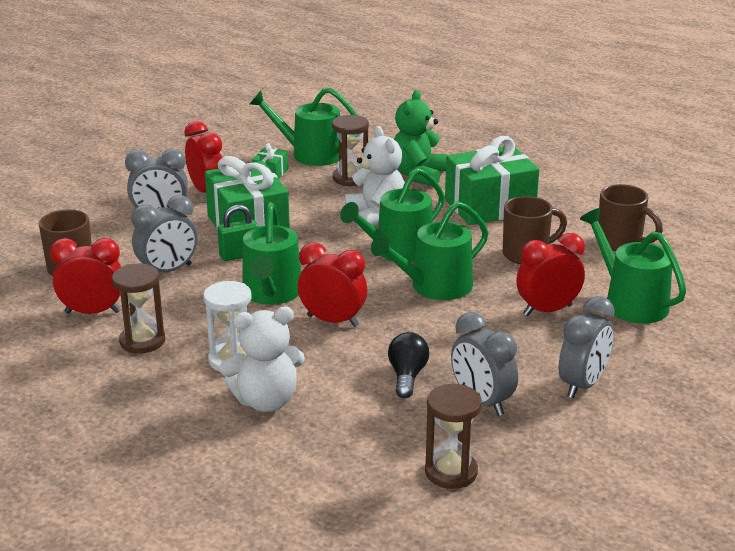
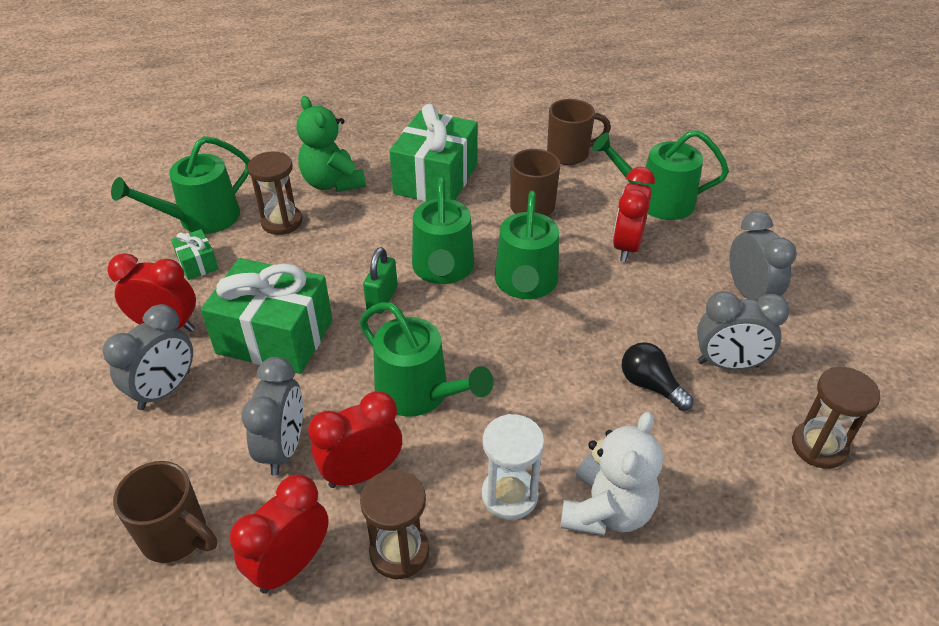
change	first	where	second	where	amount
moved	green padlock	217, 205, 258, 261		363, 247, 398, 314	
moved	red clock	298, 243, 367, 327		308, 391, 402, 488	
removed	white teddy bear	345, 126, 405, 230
-=-=-
== What the exercise asks ==
Give back the material word for word and drop the pictures it holds.

== Result for this task ==
change	first	where	second	where	amount
moved	green padlock	217, 205, 258, 261		363, 247, 398, 314	
moved	red clock	298, 243, 367, 327		308, 391, 402, 488	
removed	white teddy bear	345, 126, 405, 230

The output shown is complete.